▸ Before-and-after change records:
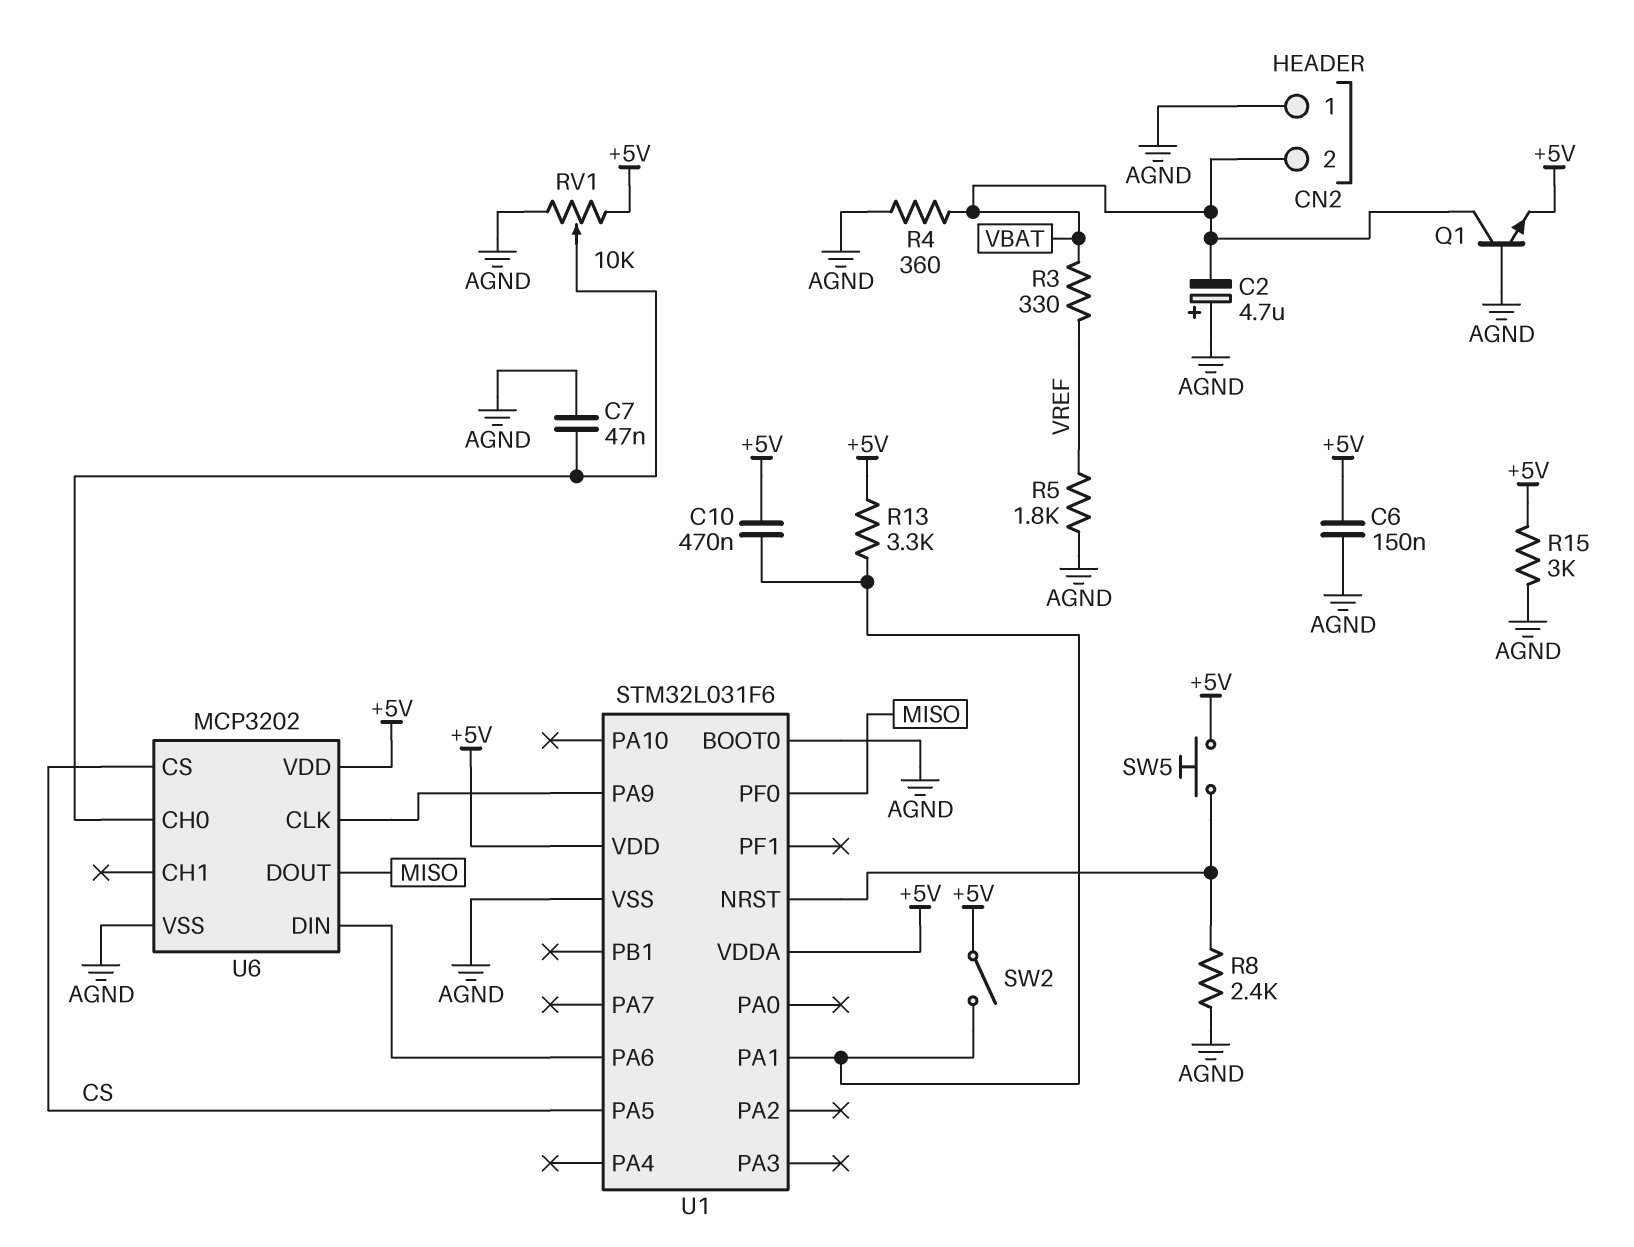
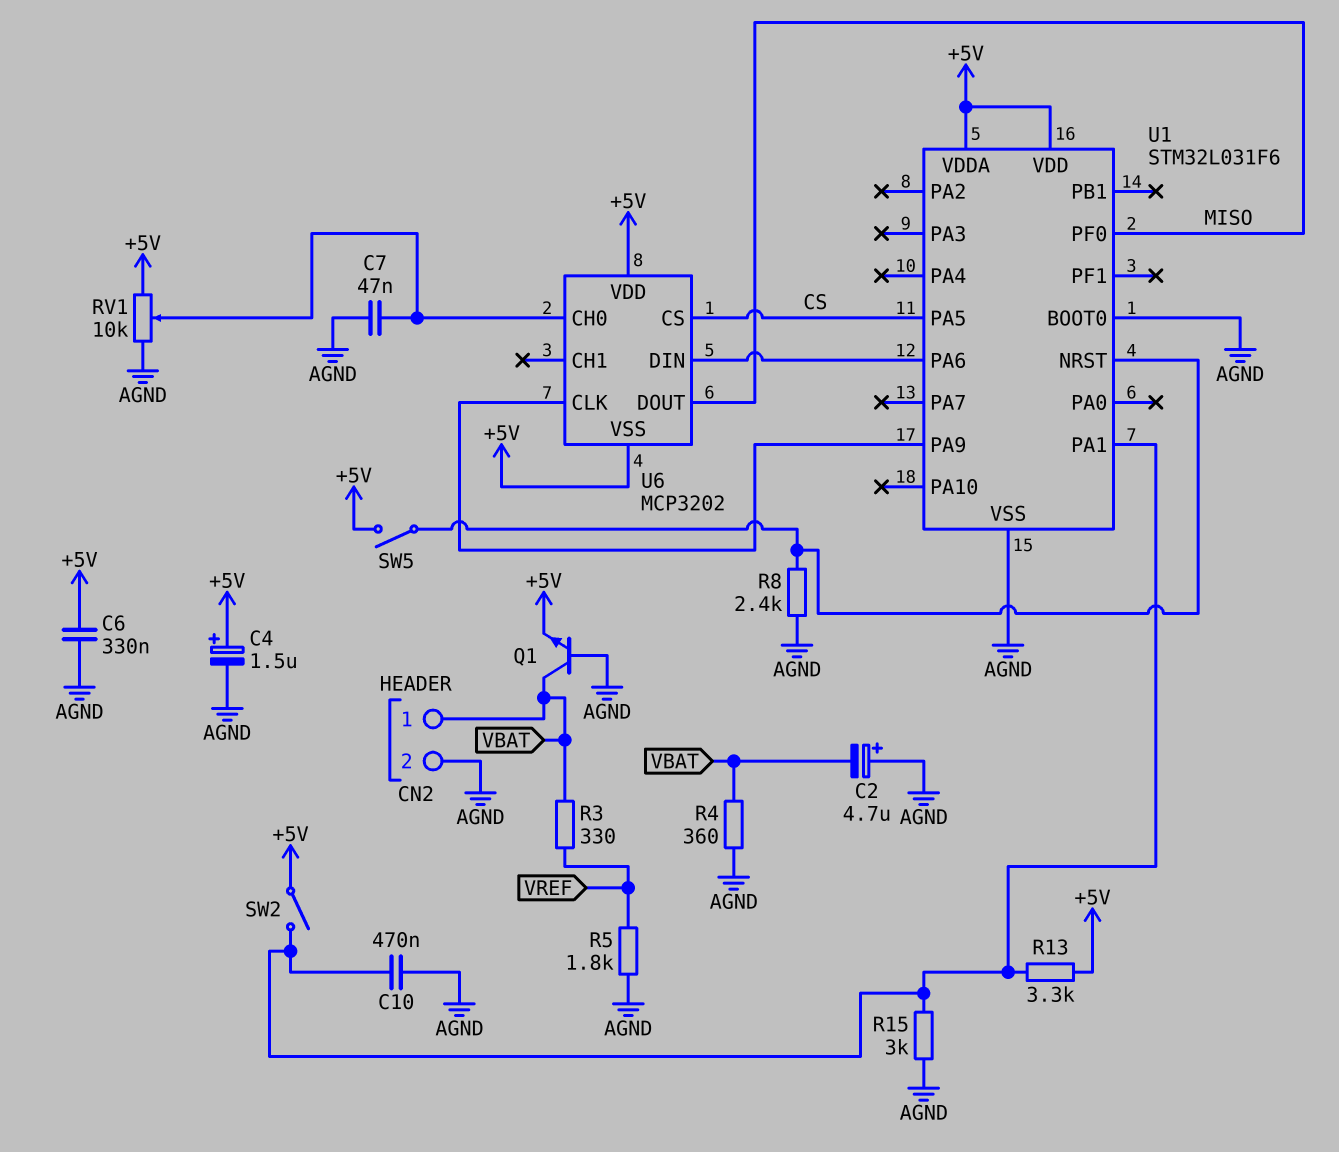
C4: none -> 1.5uF (plus +5V, minus AGND)
C6: 150nF (+5V, AGND) -> 330nF (+5V, AGND)
C10: 470nF (+5V, U1/PA1) -> 470nF (AGND, U1/PA1)
CN2 pin 1: AGND -> VBAT
CN2 pin 2: VBAT -> AGND
R15: 3k (+5V, AGND) -> 3k (AGND, U1/PA1)
SW5: button (+5V, U1/NRST) -> switch (+5V, U1/NRST)
U6 pin VSS: AGND -> +5V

▸ EXERCISE OBJECTIVE: Please print each entry exactly as given and keep pictures out of it.

▸ PROBLEM SOLUTION:
C4: none -> 1.5uF (plus +5V, minus AGND)
C6: 150nF (+5V, AGND) -> 330nF (+5V, AGND)
C10: 470nF (+5V, U1/PA1) -> 470nF (AGND, U1/PA1)
CN2 pin 1: AGND -> VBAT
CN2 pin 2: VBAT -> AGND
R15: 3k (+5V, AGND) -> 3k (AGND, U1/PA1)
SW5: button (+5V, U1/NRST) -> switch (+5V, U1/NRST)
U6 pin VSS: AGND -> +5V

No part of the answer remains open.